Edit difference data
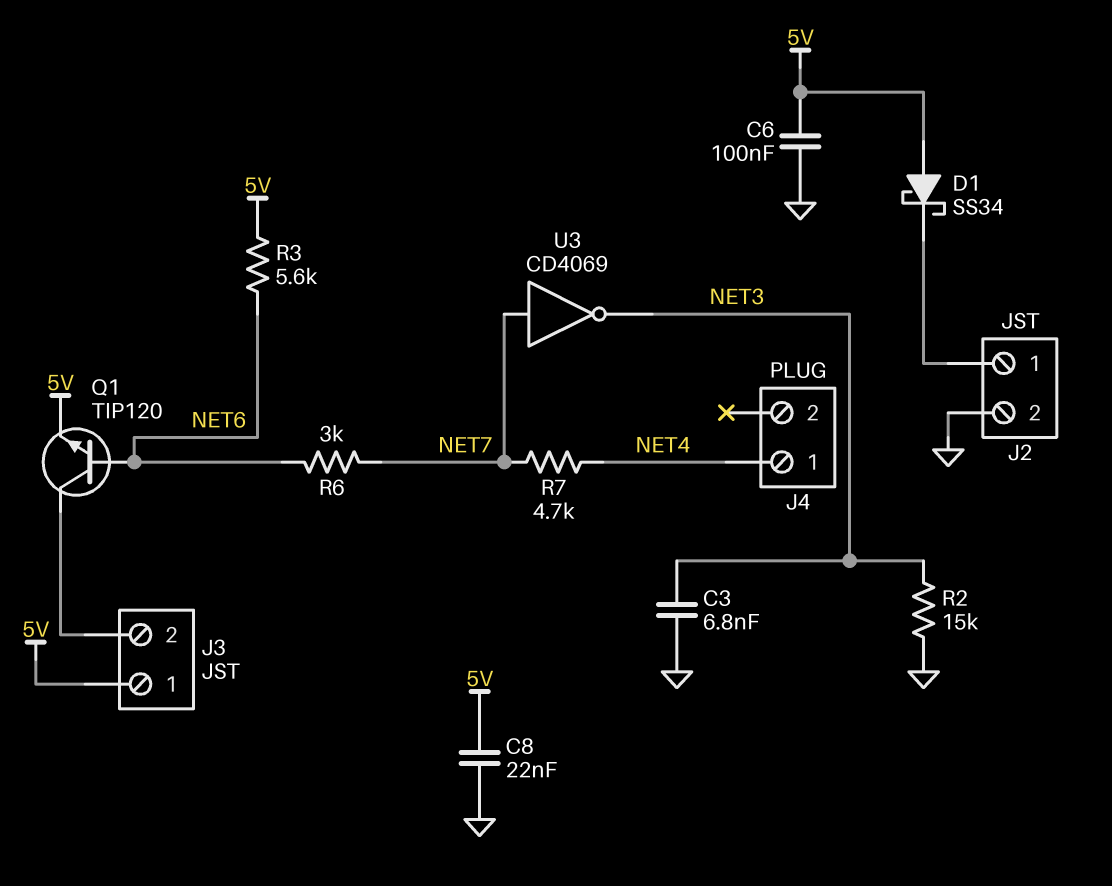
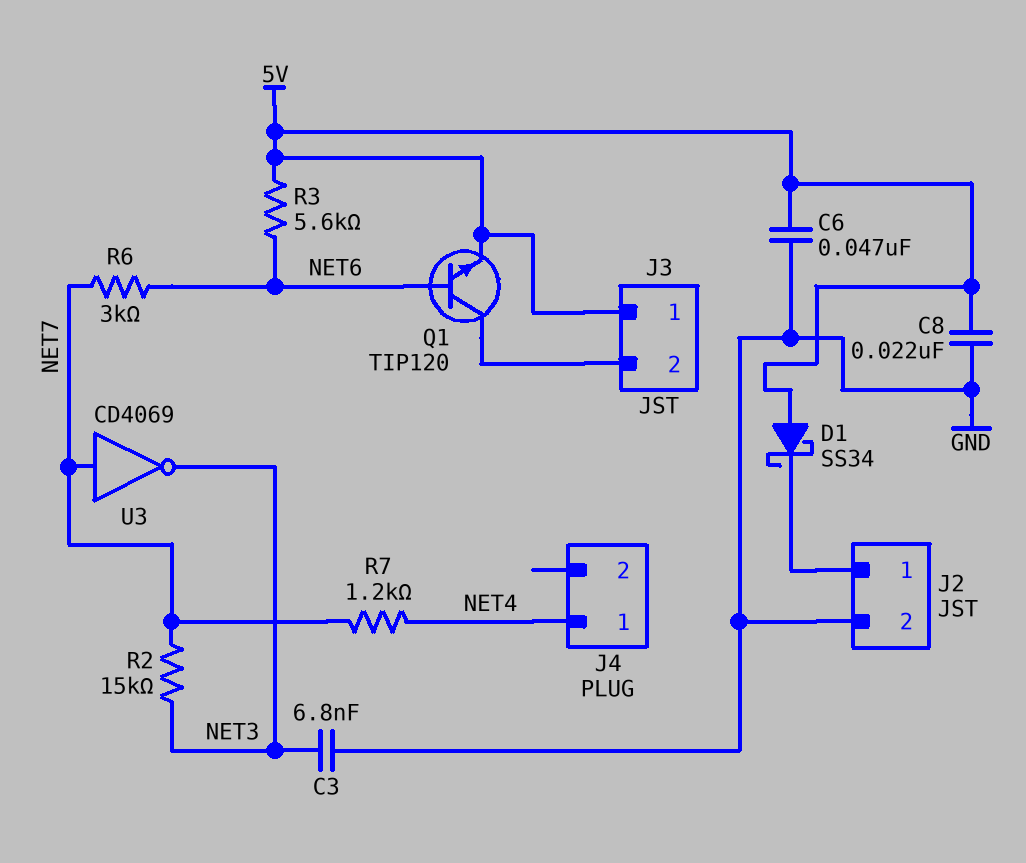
C6: 100nF (5V, GND) -> 47nF (5V, GND)
R2: 15k (GND, NET3) -> 15k (NET3, NET7)
R7: 4.7k (NET4, NET7) -> 1.2k (NET4, NET7)

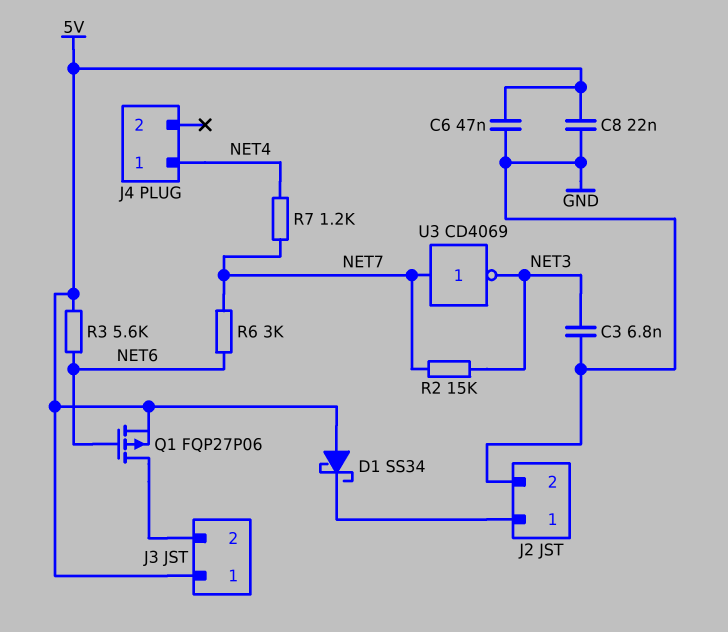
Q1: NPN TIP120 (B NET6, C J3/2, E 5V) -> PMOS FQP27P06 (G NET6, D J3/2, S 5V)

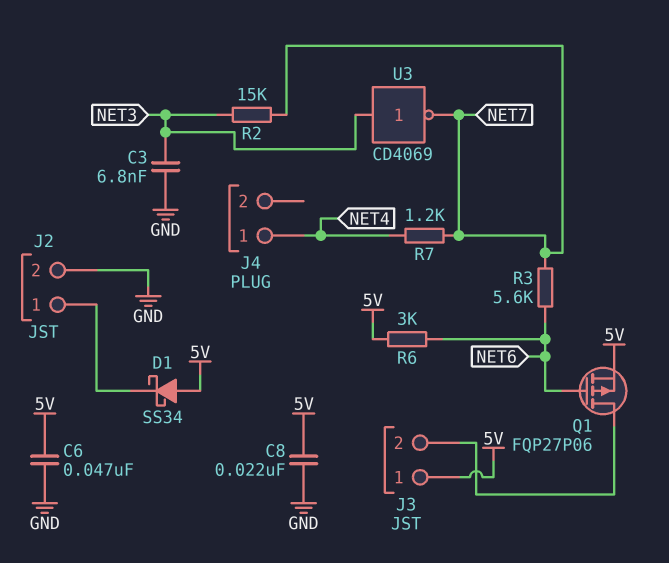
R3: 5.6k (5V, NET6) -> 5.6k (NET6, NET7)
R6: 3k (NET6, NET7) -> 3k (5V, NET6)
U3: NOT CD4069 (in NET7, out NET3) -> NOT CD4069 (in NET3, out NET7)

- Exercise description: Each entry above should be printed again word for word, with any picture dropped.

- Solution for this problem:
C6: 100nF (5V, GND) -> 47nF (5V, GND)
R2: 15k (GND, NET3) -> 15k (NET3, NET7)
R7: 4.7k (NET4, NET7) -> 1.2k (NET4, NET7)

Q1: NPN TIP120 (B NET6, C J3/2, E 5V) -> PMOS FQP27P06 (G NET6, D J3/2, S 5V)

R3: 5.6k (5V, NET6) -> 5.6k (NET6, NET7)
R6: 3k (NET6, NET7) -> 3k (5V, NET6)
U3: NOT CD4069 (in NET7, out NET3) -> NOT CD4069 (in NET3, out NET7)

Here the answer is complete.